* [Collected material]

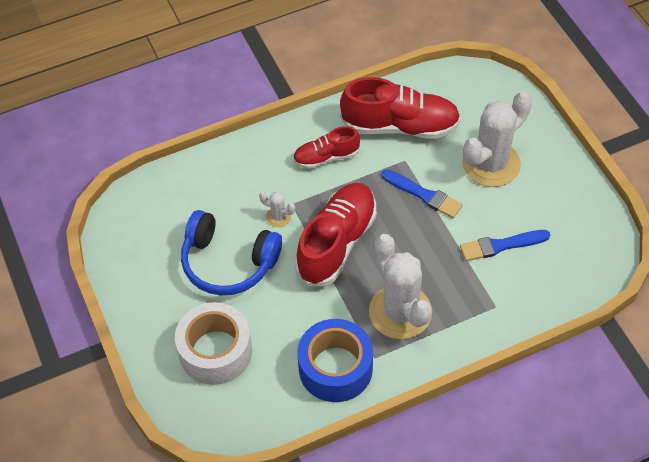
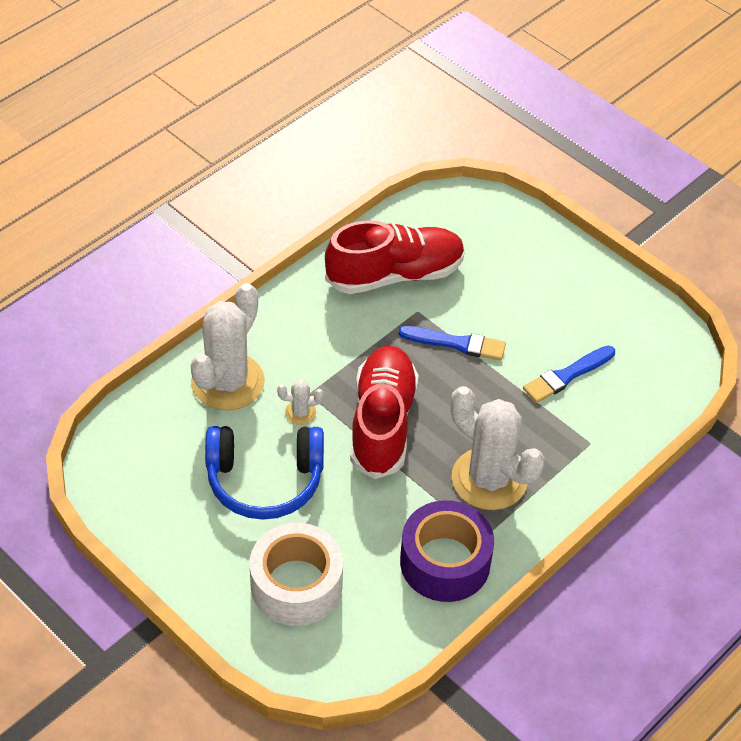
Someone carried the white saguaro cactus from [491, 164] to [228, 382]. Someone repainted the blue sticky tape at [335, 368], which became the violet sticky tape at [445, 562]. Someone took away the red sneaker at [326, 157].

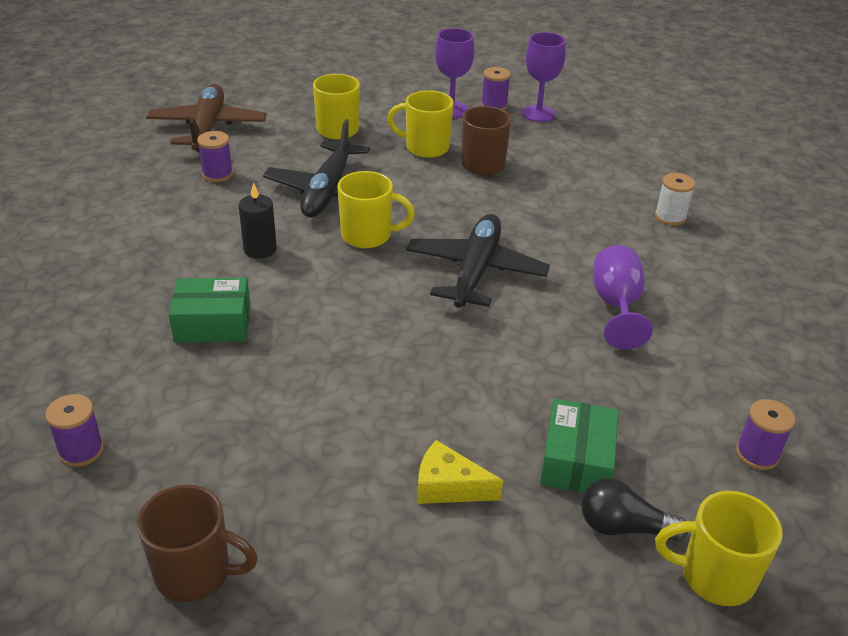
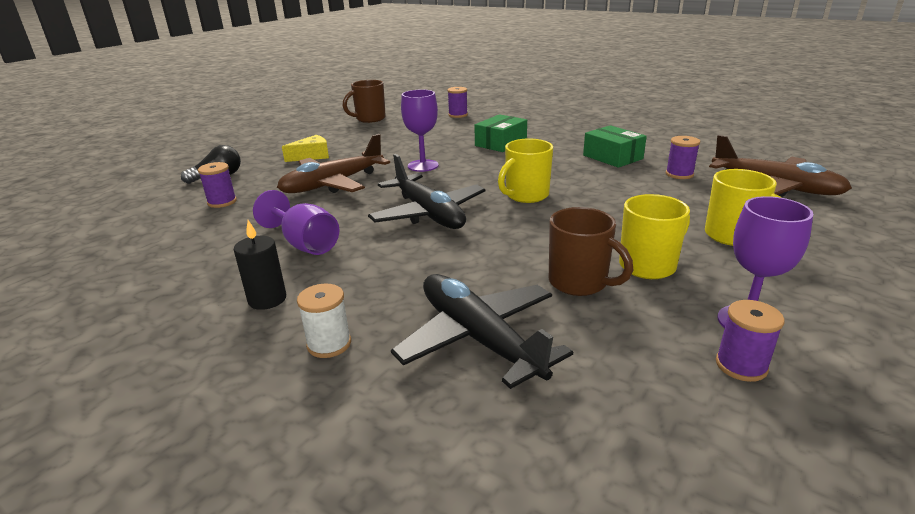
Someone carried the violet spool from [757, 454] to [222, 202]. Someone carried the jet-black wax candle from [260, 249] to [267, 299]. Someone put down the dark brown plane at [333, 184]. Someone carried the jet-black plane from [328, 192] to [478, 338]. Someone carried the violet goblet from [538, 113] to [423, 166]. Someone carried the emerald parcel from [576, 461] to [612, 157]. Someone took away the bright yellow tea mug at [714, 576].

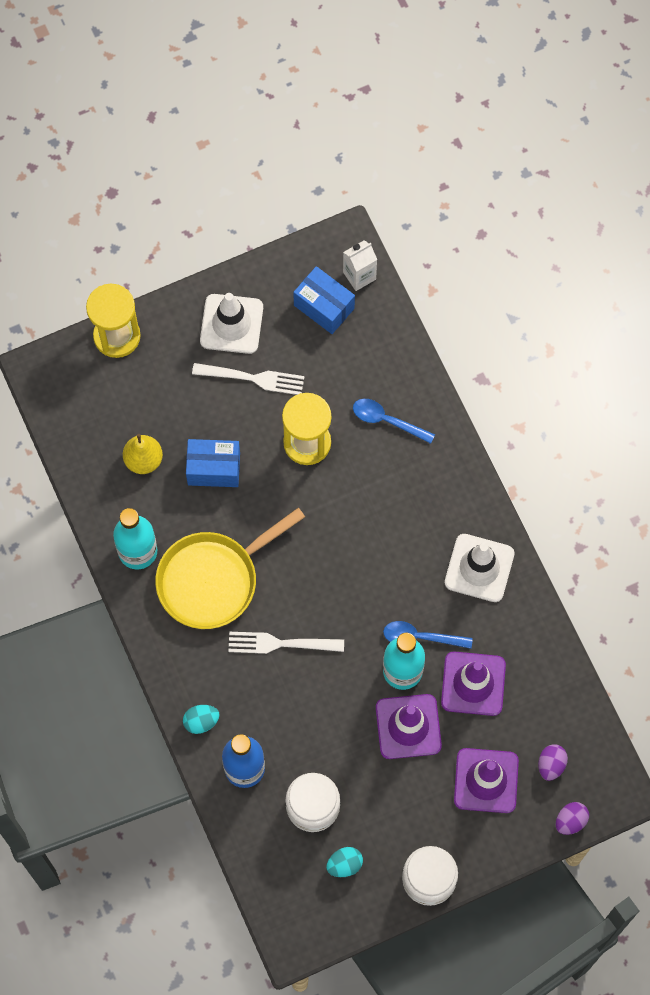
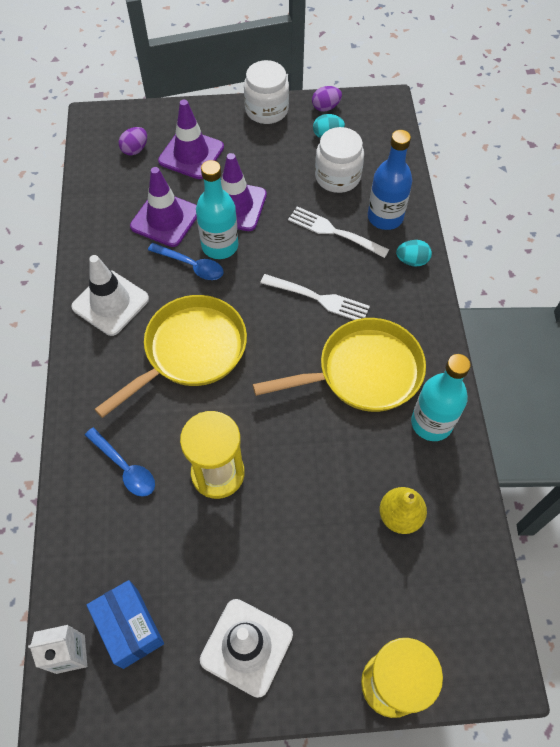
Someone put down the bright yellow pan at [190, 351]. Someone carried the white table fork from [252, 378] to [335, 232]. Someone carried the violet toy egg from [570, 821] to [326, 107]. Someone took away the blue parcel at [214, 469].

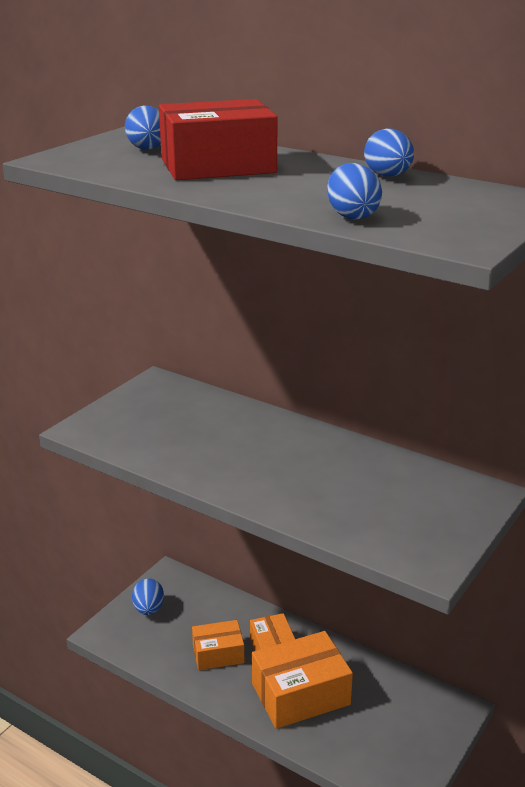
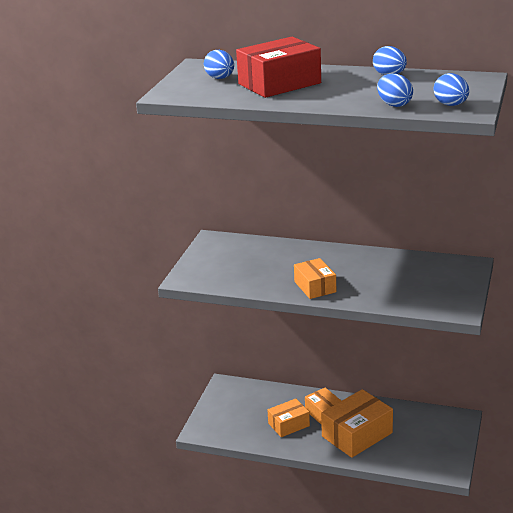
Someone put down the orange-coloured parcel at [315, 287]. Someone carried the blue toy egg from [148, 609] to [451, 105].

* [Activity] Each line above is to be transcribed exactly, though its pictures are not.

* [Finished exercise]
Someone carried the white saguaro cactus from [491, 164] to [228, 382]. Someone repainted the blue sticky tape at [335, 368], which became the violet sticky tape at [445, 562]. Someone took away the red sneaker at [326, 157].

Someone carried the violet spool from [757, 454] to [222, 202]. Someone carried the jet-black wax candle from [260, 249] to [267, 299]. Someone put down the dark brown plane at [333, 184]. Someone carried the jet-black plane from [328, 192] to [478, 338]. Someone carried the violet goblet from [538, 113] to [423, 166]. Someone carried the emerald parcel from [576, 461] to [612, 157]. Someone took away the bright yellow tea mug at [714, 576].

Someone put down the bright yellow pan at [190, 351]. Someone carried the white table fork from [252, 378] to [335, 232]. Someone carried the violet toy egg from [570, 821] to [326, 107]. Someone took away the blue parcel at [214, 469].

Someone put down the orange-coloured parcel at [315, 287]. Someone carried the blue toy egg from [148, 609] to [451, 105].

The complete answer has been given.